──────── Data to process

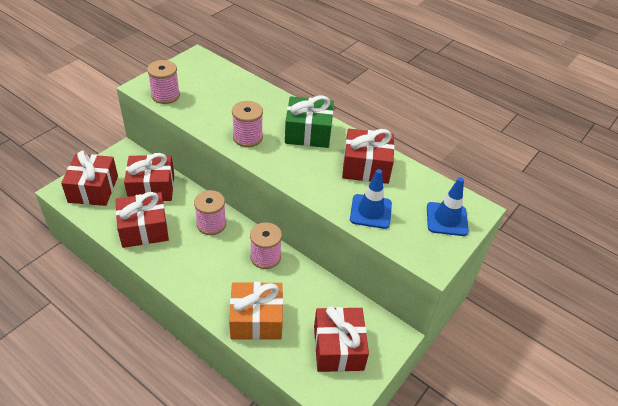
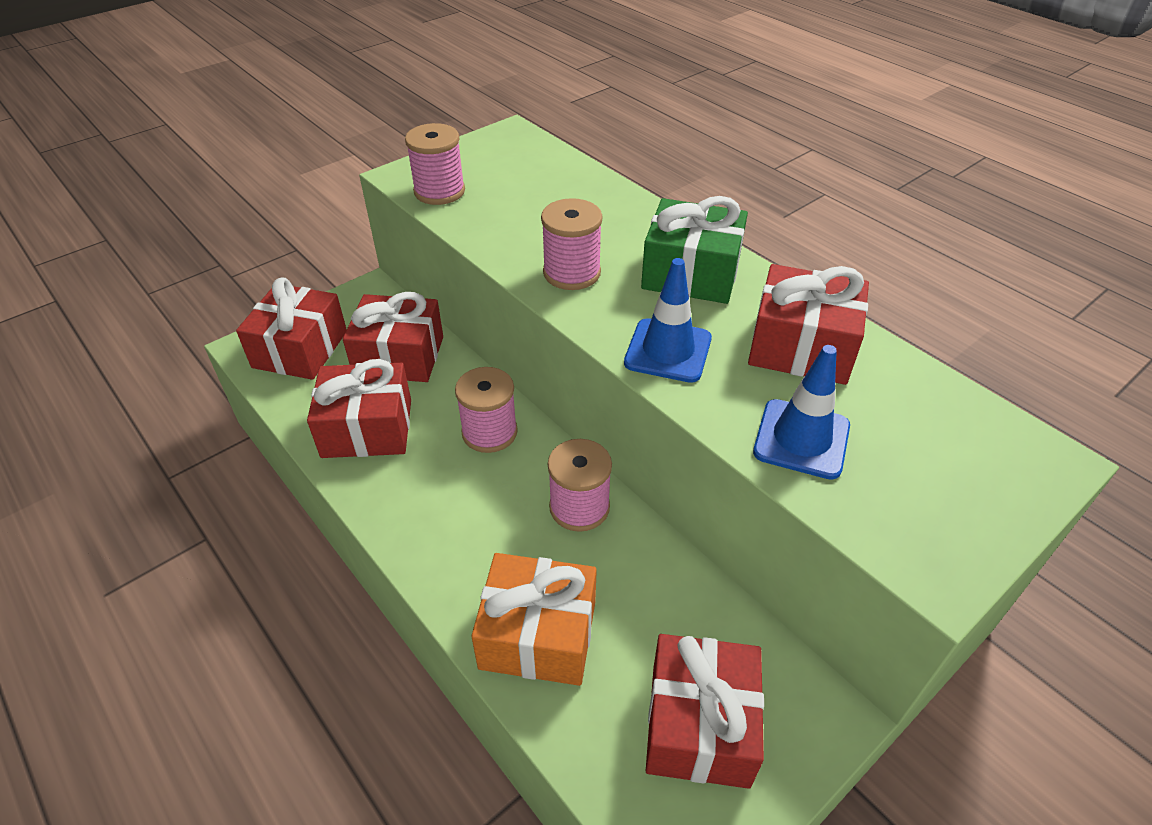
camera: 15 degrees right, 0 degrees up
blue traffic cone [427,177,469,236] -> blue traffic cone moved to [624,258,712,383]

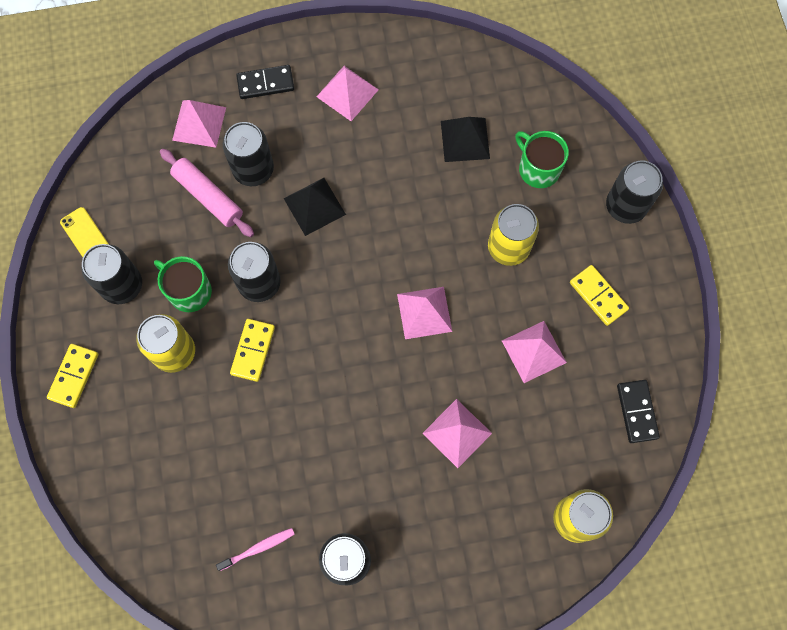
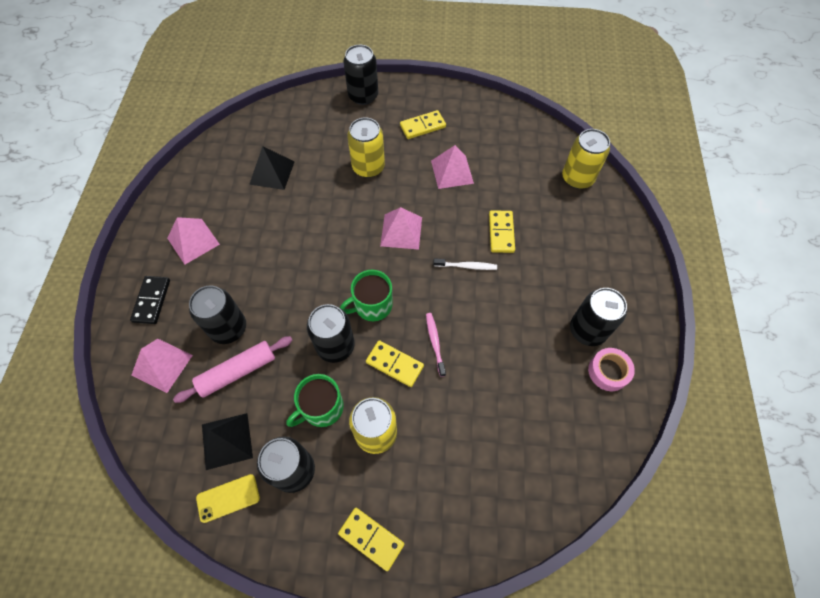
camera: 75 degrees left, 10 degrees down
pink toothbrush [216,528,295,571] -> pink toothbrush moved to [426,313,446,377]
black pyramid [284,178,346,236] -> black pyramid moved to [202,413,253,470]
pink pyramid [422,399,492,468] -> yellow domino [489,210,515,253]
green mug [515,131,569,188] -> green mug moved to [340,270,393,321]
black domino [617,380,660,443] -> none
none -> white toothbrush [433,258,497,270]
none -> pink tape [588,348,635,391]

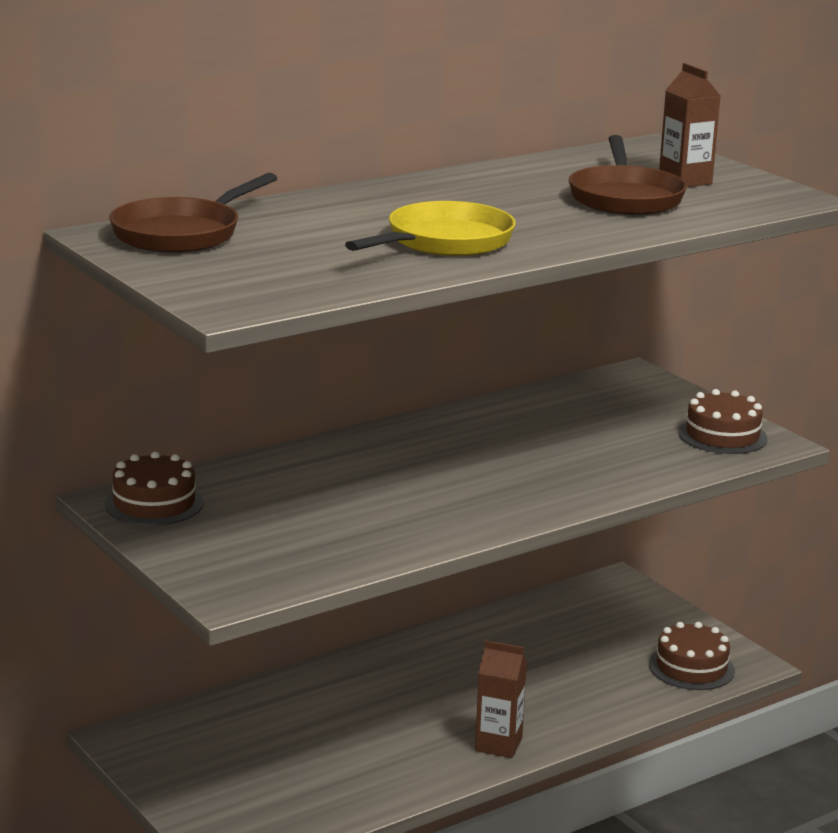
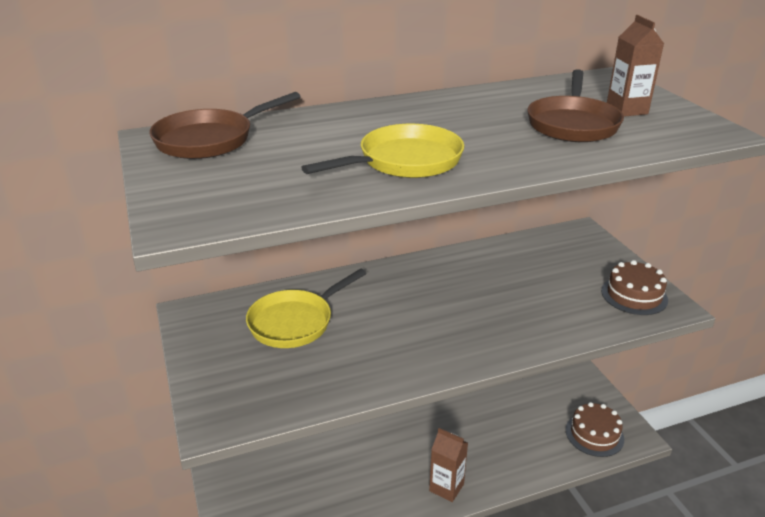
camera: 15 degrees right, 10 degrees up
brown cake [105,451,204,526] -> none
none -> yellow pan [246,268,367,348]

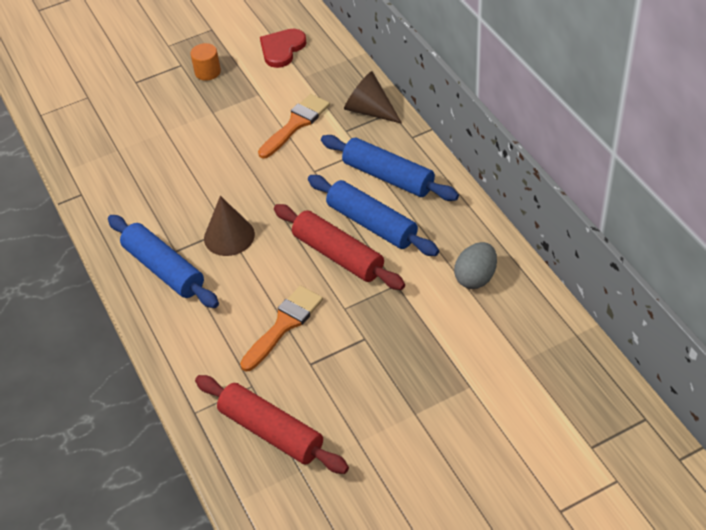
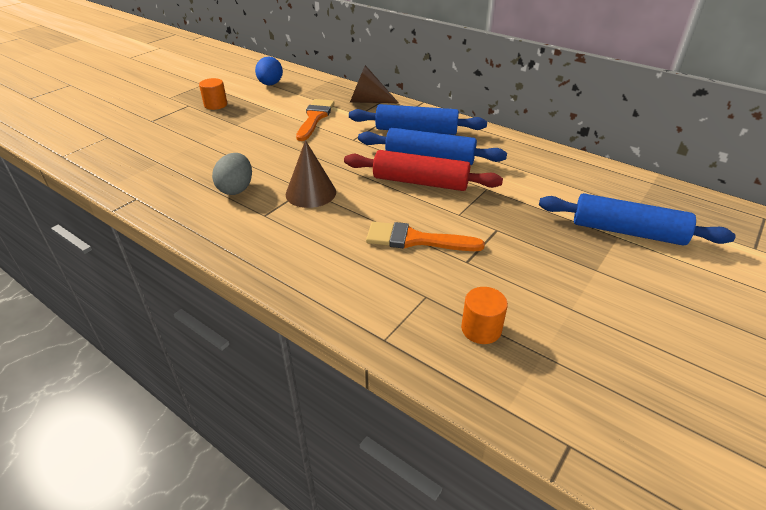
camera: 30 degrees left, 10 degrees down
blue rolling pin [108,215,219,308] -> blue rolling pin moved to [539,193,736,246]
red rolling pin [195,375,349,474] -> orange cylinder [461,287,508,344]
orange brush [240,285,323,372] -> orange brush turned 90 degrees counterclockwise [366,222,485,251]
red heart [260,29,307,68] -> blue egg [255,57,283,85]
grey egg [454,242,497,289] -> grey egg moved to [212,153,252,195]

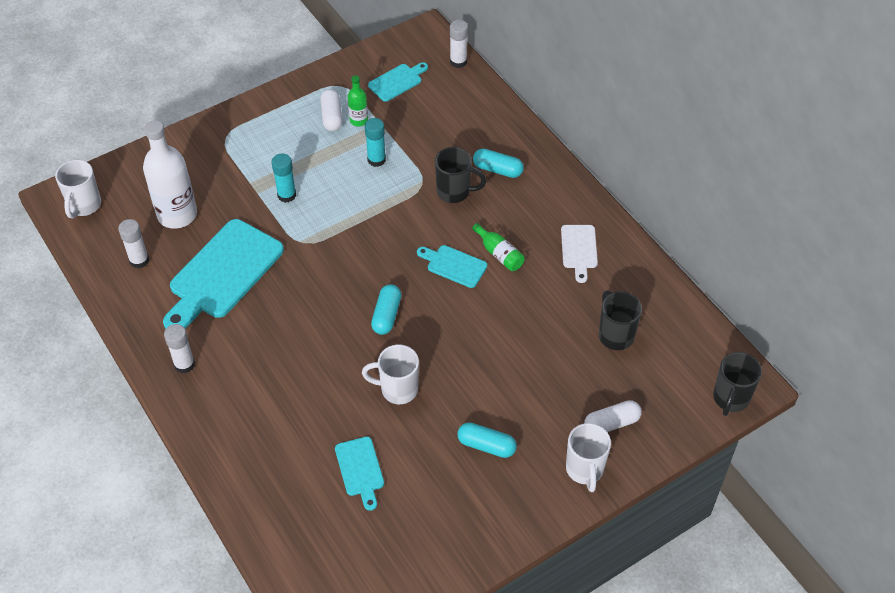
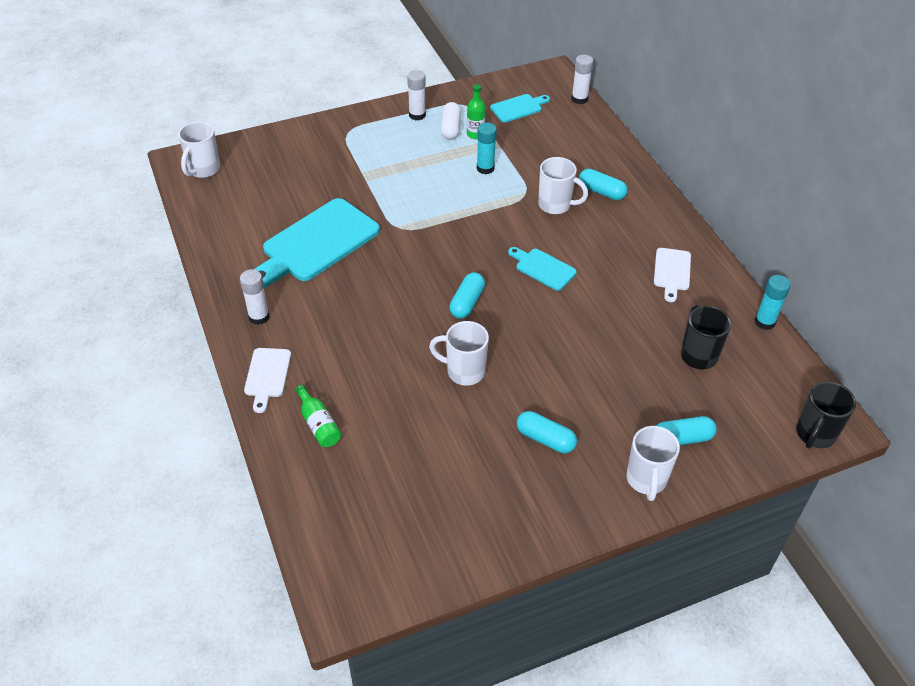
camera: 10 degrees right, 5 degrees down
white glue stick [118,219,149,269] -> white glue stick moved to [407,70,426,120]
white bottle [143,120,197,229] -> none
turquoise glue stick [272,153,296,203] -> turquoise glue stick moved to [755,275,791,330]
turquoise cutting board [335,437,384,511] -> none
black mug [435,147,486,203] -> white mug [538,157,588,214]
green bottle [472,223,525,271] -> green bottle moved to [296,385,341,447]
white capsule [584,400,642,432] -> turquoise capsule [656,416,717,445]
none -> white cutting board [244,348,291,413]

────────────────

-- What to work on --
Lines holding the word "white" in the entries above are the ones to pull out. Copy them all.

-- Written solution --
none -> white toothbrush [433,258,497,270]
white glue stick [118,219,149,269] -> white glue stick moved to [407,70,426,120]
white bottle [143,120,197,229] -> none
black mug [435,147,486,203] -> white mug [538,157,588,214]
white capsule [584,400,642,432] -> turquoise capsule [656,416,717,445]
none -> white cutting board [244,348,291,413]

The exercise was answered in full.